Assigned task: Apart from the images, reproduce all of the data word for word.
···
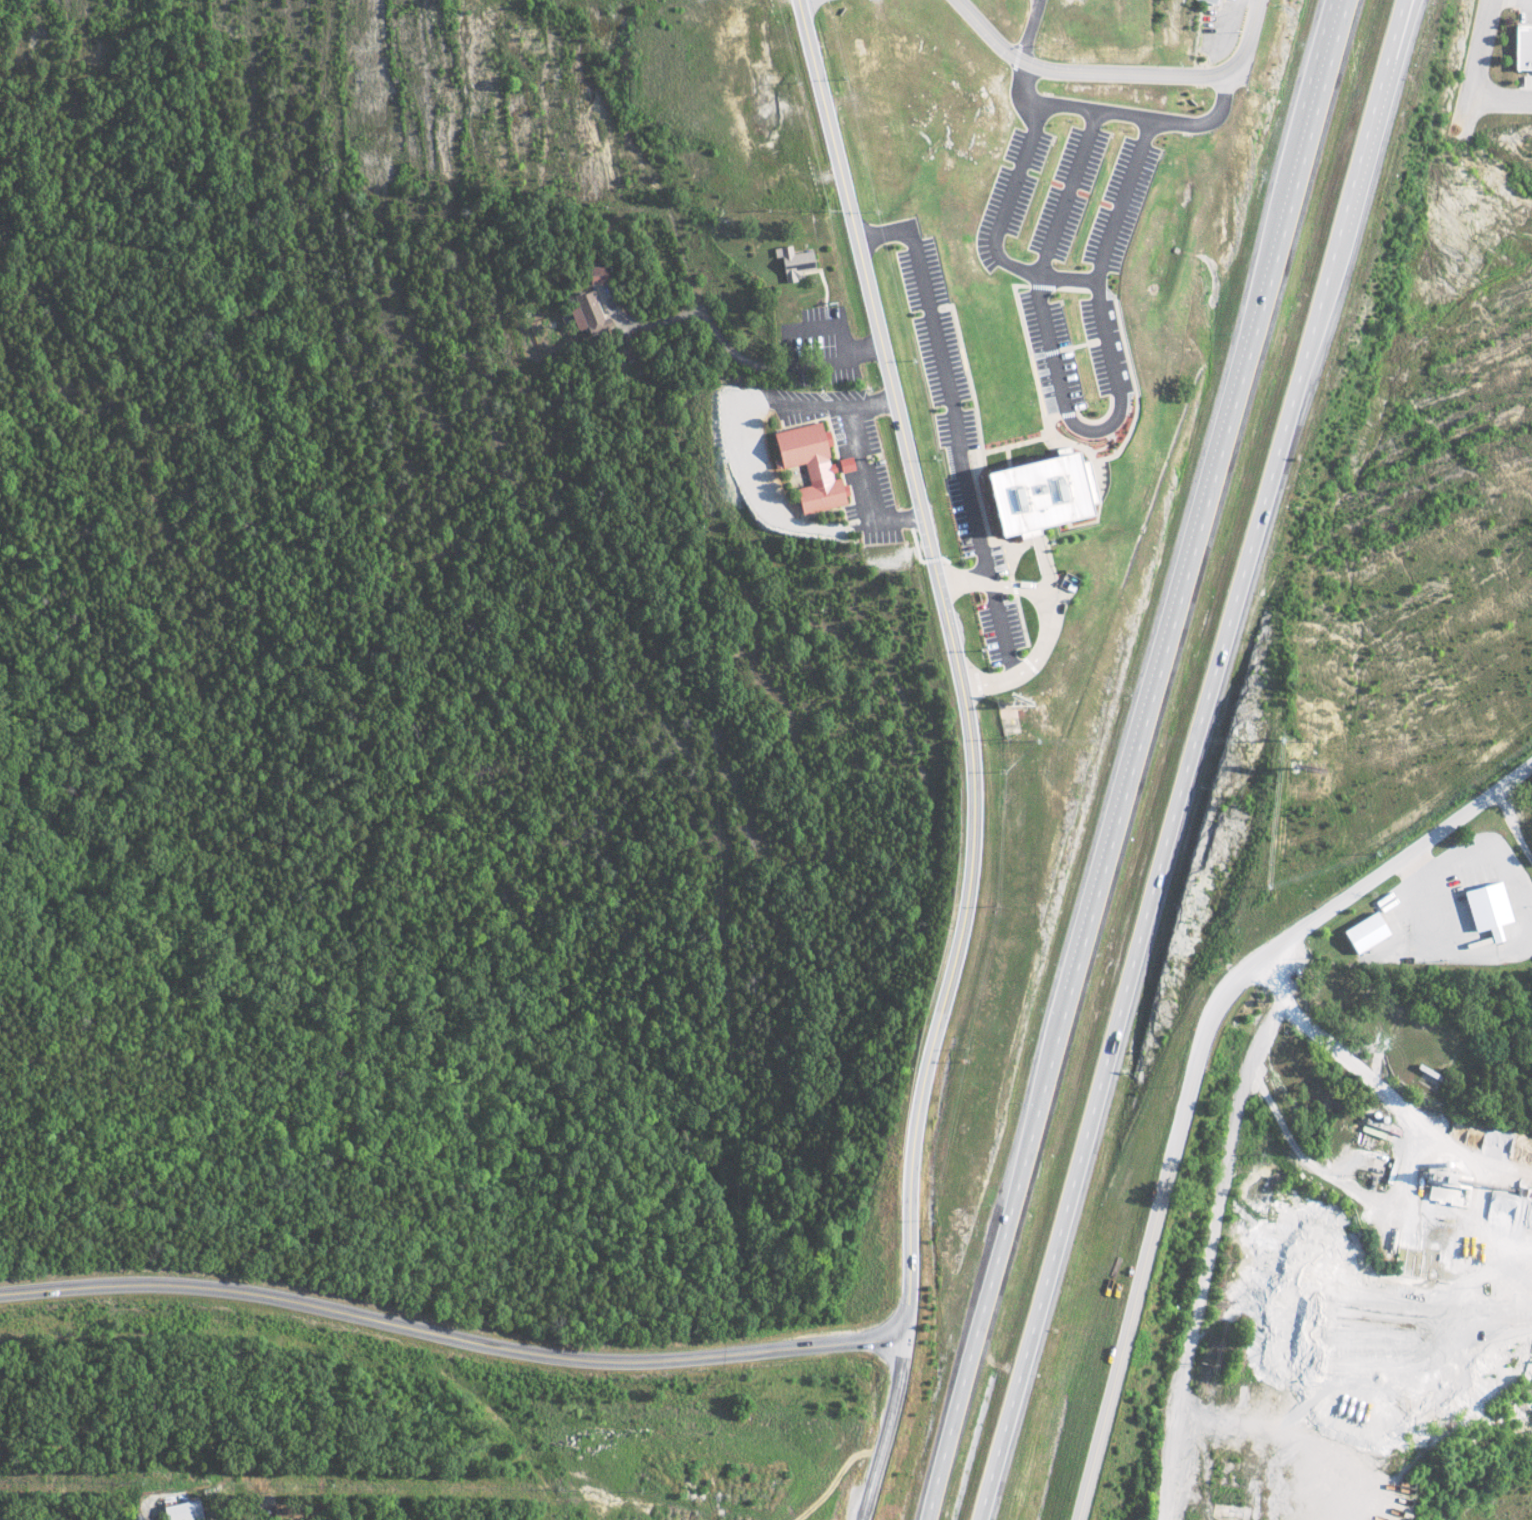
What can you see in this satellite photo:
building: (1210, 1)
road: (1523, 1)
park: (1087, 25)
building: (1521, 47)
road: (1476, 67)
road: (1121, 72)
road: (1501, 99)
road: (1095, 103)
road: (1221, 108)
road: (1023, 175)
road: (1073, 188)
road: (1130, 196)
road: (895, 230)
building: (790, 262)
road: (1024, 264)
road: (1072, 274)
building: (591, 313)
road: (706, 318)
road: (1116, 338)
road: (1056, 339)
road: (787, 355)
road: (953, 393)
road: (1103, 427)
building: (809, 466)
road: (862, 470)
building: (1055, 494)
road: (1053, 564)
road: (977, 573)
road: (1000, 623)
road: (1054, 625)
road: (956, 664)
road: (1131, 759)
road: (1196, 761)
road: (1513, 825)
building: (1486, 908)
building: (1363, 931)
road: (1254, 956)
road: (1223, 1201)
road: (449, 1333)
road: (1106, 1392)
road: (887, 1430)
building: (183, 1510)

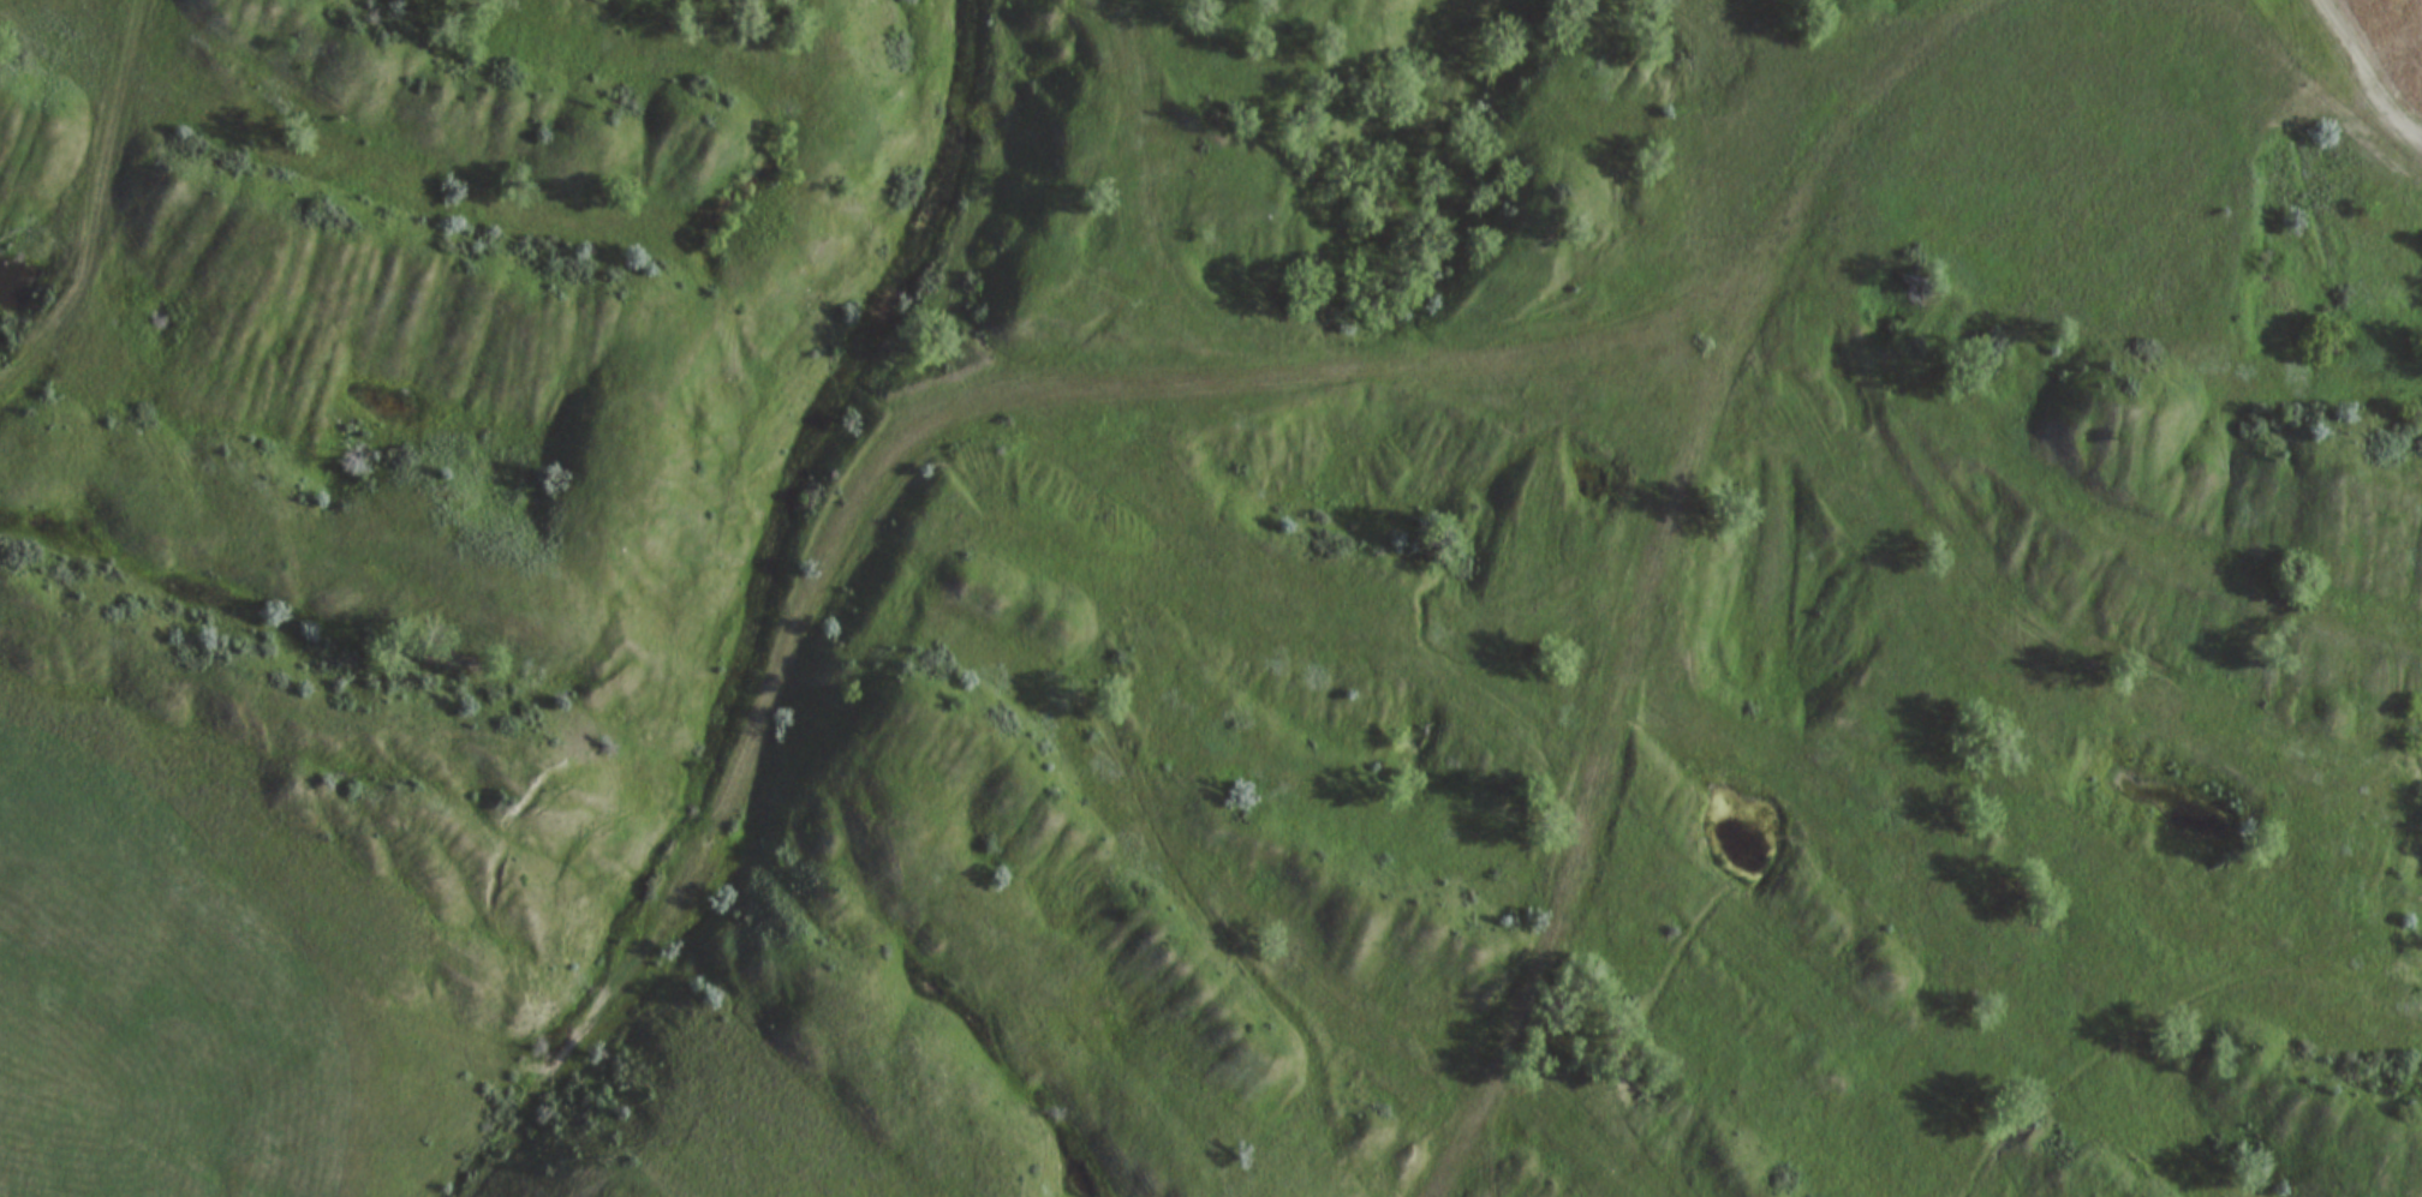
···
Solution to the exercise:
What can you see in this satellite photo:
building: (1210, 1)
road: (1523, 1)
park: (1087, 25)
building: (1521, 47)
road: (1476, 67)
road: (1121, 72)
road: (1501, 99)
road: (1095, 103)
road: (1221, 108)
road: (1023, 175)
road: (1073, 188)
road: (1130, 196)
road: (895, 230)
building: (790, 262)
road: (1024, 264)
road: (1072, 274)
building: (591, 313)
road: (706, 318)
road: (1116, 338)
road: (1056, 339)
road: (787, 355)
road: (953, 393)
road: (1103, 427)
building: (809, 466)
road: (862, 470)
building: (1055, 494)
road: (1053, 564)
road: (977, 573)
road: (1000, 623)
road: (1054, 625)
road: (956, 664)
road: (1131, 759)
road: (1196, 761)
road: (1513, 825)
building: (1486, 908)
building: (1363, 931)
road: (1254, 956)
road: (1223, 1201)
road: (449, 1333)
road: (1106, 1392)
road: (887, 1430)
building: (183, 1510)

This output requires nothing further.